Content starts

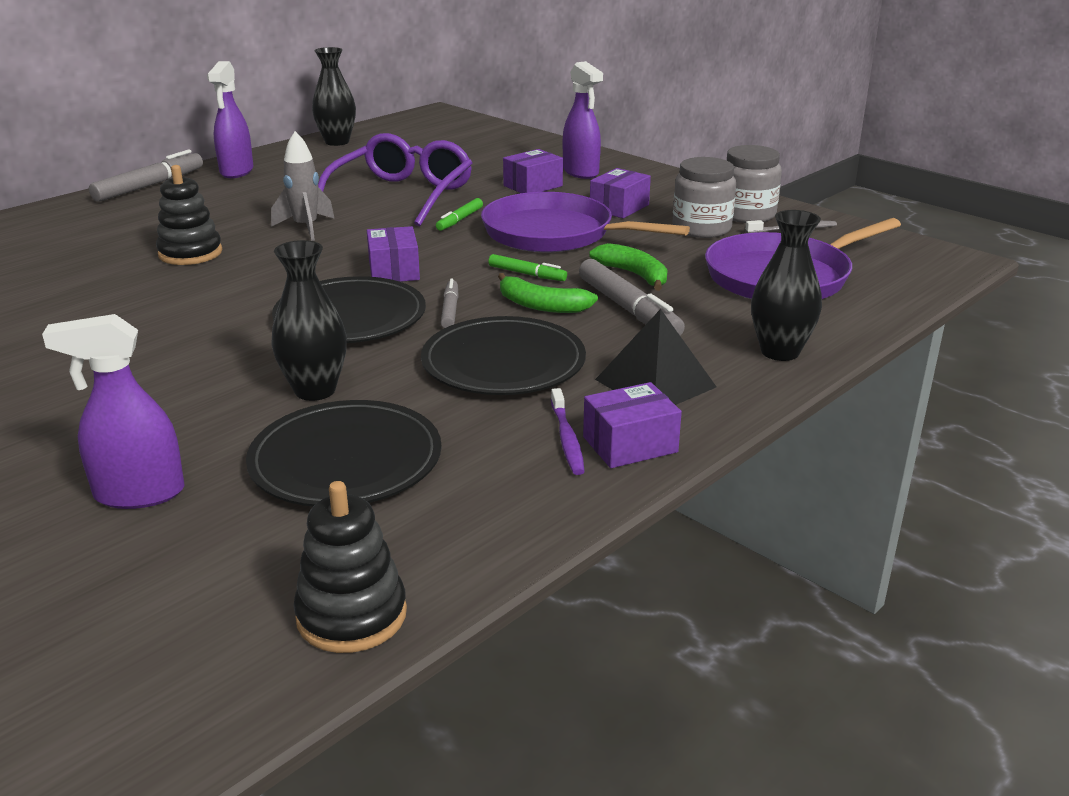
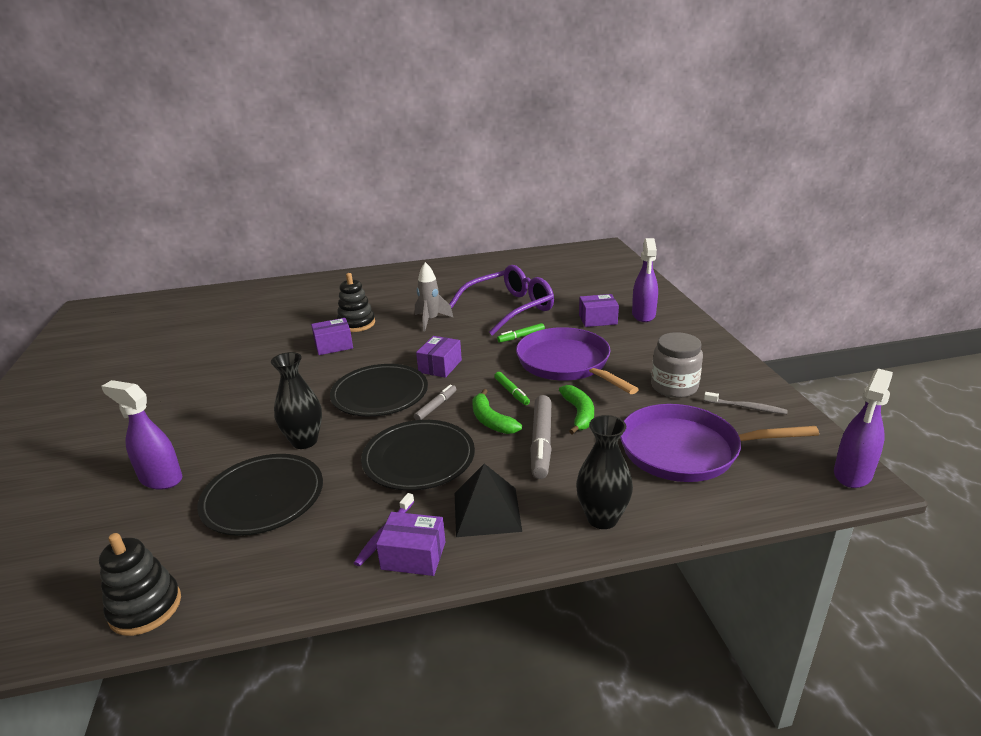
camera: 35 degrees right, 0 degrees up
(149, 186) = (390, 271): grey marker -> none
(236, 171) = (442, 270): purple spray bottle -> purple spray bottle (852, 474)
(337, 142) = (519, 258): black vase -> none
(619, 207) = (635, 352): purple box -> purple box (333, 345)
(747, 214) = (725, 383): grey jar -> none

Content ends

> **EXERCISE GOAL**: Exactly the lines from the one containing "(149, 186) = (390, 271): grey marker -> none" to the last line of the entries above must be duplicated, with both of those lines included and nothing more.

> **TASK SOLUTION**:
(149, 186) = (390, 271): grey marker -> none
(236, 171) = (442, 270): purple spray bottle -> purple spray bottle (852, 474)
(337, 142) = (519, 258): black vase -> none
(619, 207) = (635, 352): purple box -> purple box (333, 345)
(747, 214) = (725, 383): grey jar -> none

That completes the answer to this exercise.